Data entries:
▬▬▬▬▬▬▬▬▬▬
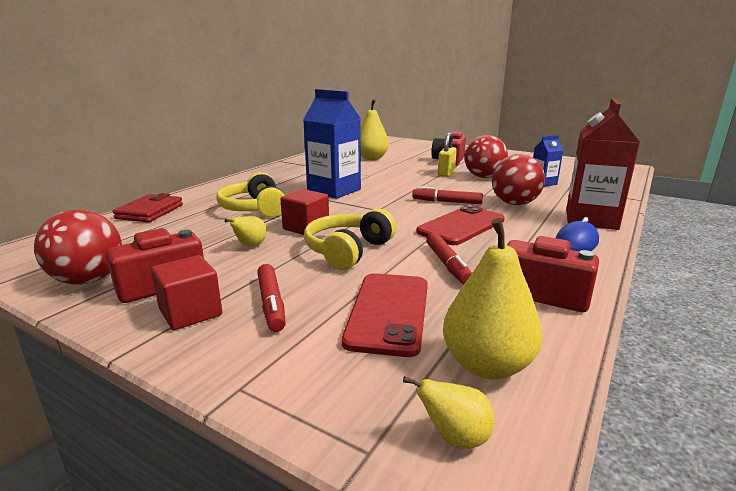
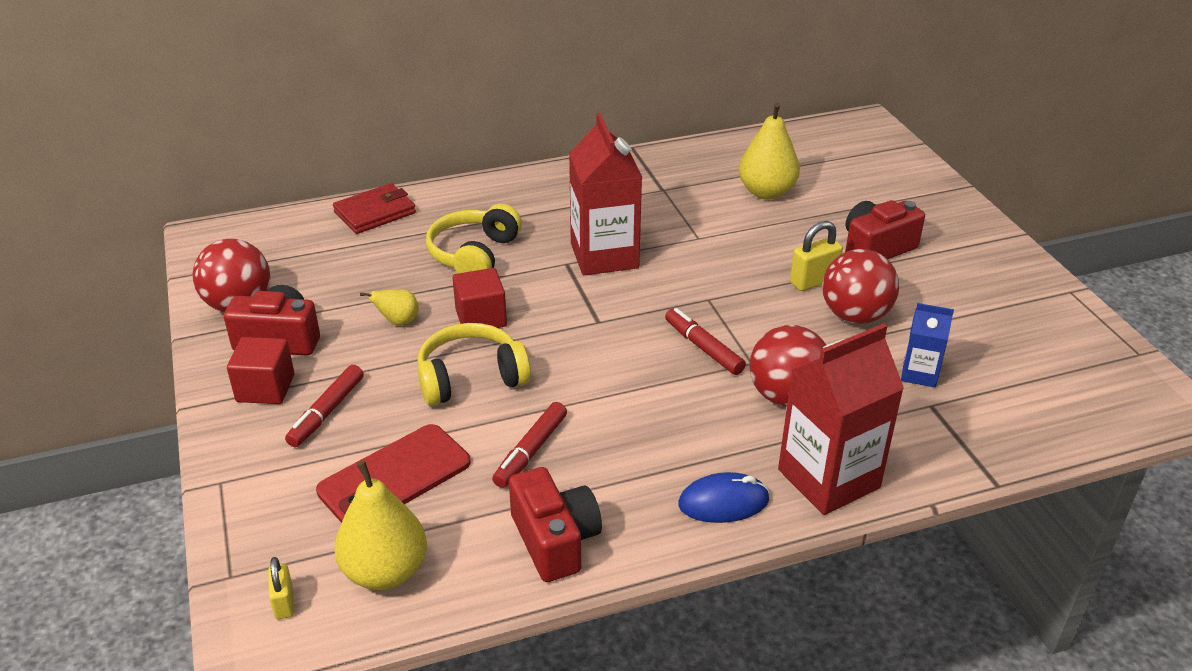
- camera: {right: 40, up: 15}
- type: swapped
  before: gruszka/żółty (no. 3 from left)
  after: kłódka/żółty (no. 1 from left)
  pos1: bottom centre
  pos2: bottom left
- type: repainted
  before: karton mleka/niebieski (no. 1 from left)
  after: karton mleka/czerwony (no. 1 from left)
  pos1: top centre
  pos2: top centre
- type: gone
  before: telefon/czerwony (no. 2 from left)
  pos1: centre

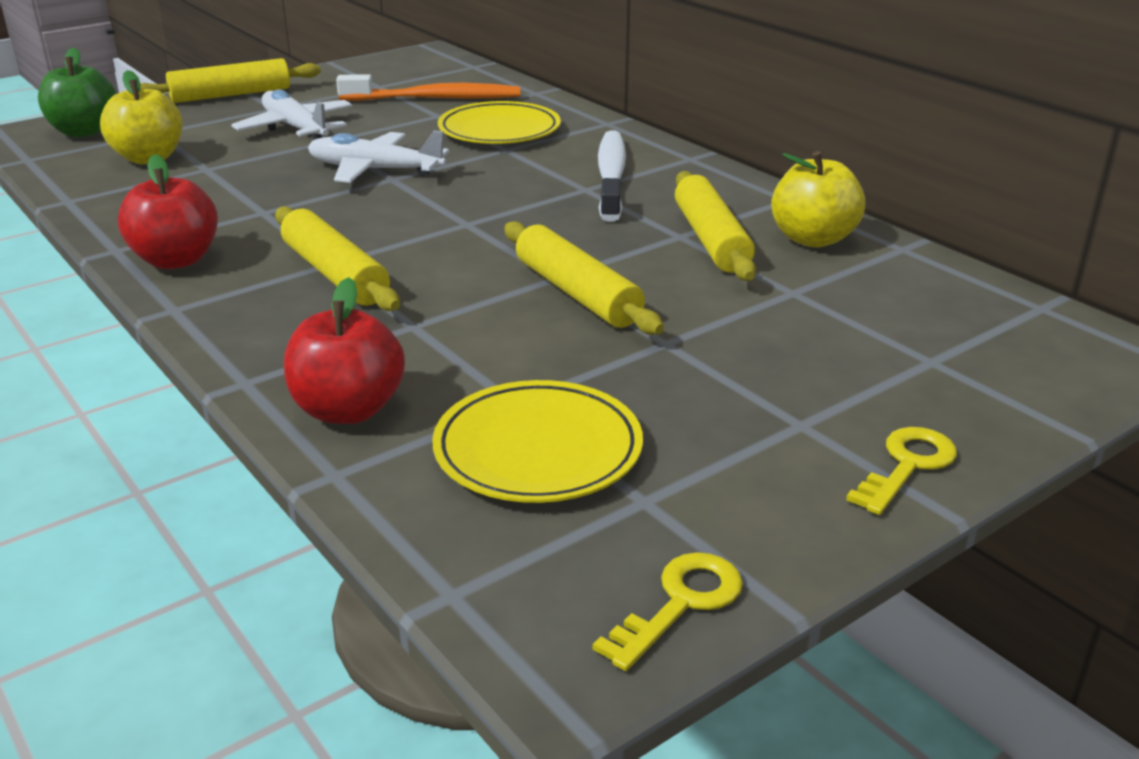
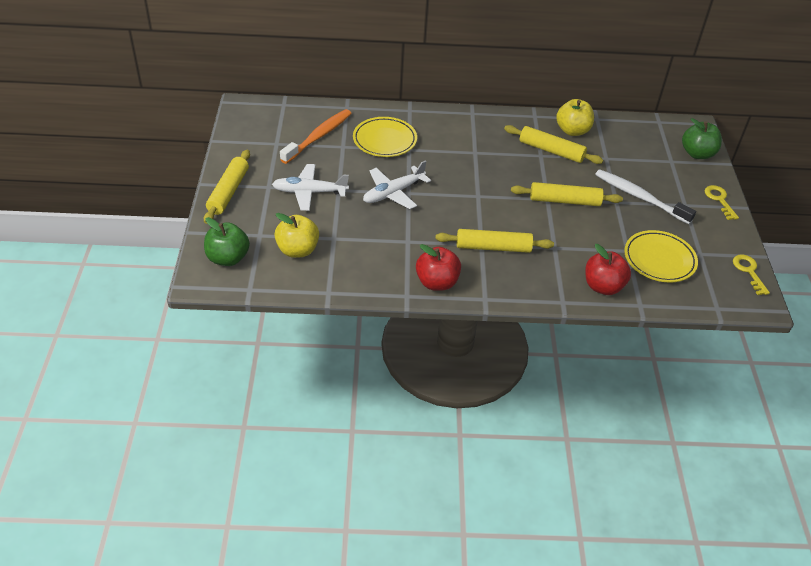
- camera: {right: -55, up: 15}
- type: shifted
  before: szczoteczka do zębów/biały
  pos1: top centre
  pos2: middle right
- type: new
  after: jabłko/zielony (no. 2 from left)
  pos2: top right

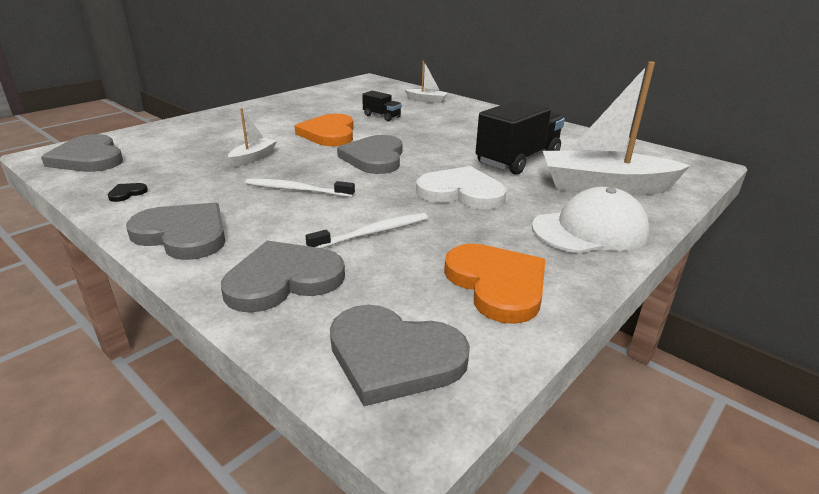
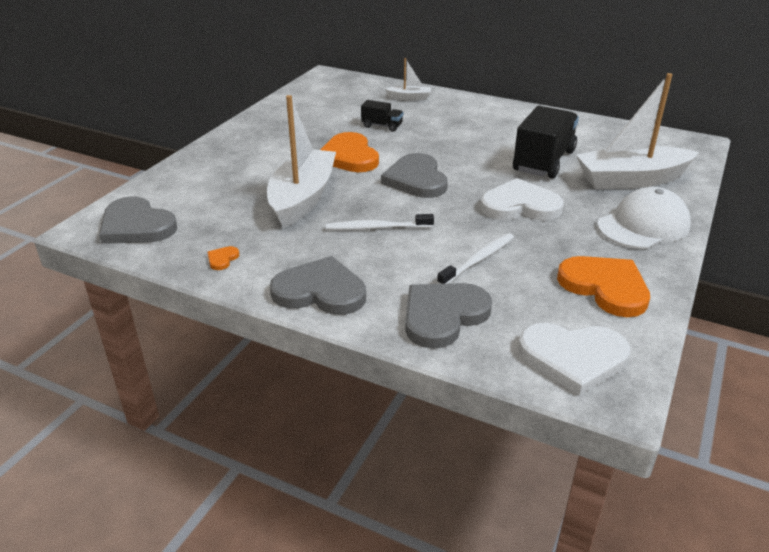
- camera: {right: -15, up: 5}
- type: repainted
  before: serce/czarny
  after: serce/pomarańczowy (no. 1 from left)
  pos1: middle left
  pos2: middle left
- type: scaled
  before: łódka/biały (no. 1 from left)
  pos1: top left
  pos2: top centre
  scale: 2.16
- type: repainted
  before: serce/szary (no. 5 from left)
  after: serce/biały (no. 2 from left)
  pos1: bottom centre
  pos2: middle right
▬▬▬▬▬▬▬▬▬▬
→ **Work task**
Transcribe the entries above verbatim, excluding any image.

→ **Output below**
- camera: {right: 40, up: 15}
- type: swapped
  before: gruszka/żółty (no. 3 from left)
  after: kłódka/żółty (no. 1 from left)
  pos1: bottom centre
  pos2: bottom left
- type: repainted
  before: karton mleka/niebieski (no. 1 from left)
  after: karton mleka/czerwony (no. 1 from left)
  pos1: top centre
  pos2: top centre
- type: gone
  before: telefon/czerwony (no. 2 from left)
  pos1: centre

- camera: {right: -55, up: 15}
- type: shifted
  before: szczoteczka do zębów/biały
  pos1: top centre
  pos2: middle right
- type: new
  after: jabłko/zielony (no. 2 from left)
  pos2: top right

- camera: {right: -15, up: 5}
- type: repainted
  before: serce/czarny
  after: serce/pomarańczowy (no. 1 from left)
  pos1: middle left
  pos2: middle left
- type: scaled
  before: łódka/biały (no. 1 from left)
  pos1: top left
  pos2: top centre
  scale: 2.16
- type: repainted
  before: serce/szary (no. 5 from left)
  after: serce/biały (no. 2 from left)
  pos1: bottom centre
  pos2: middle right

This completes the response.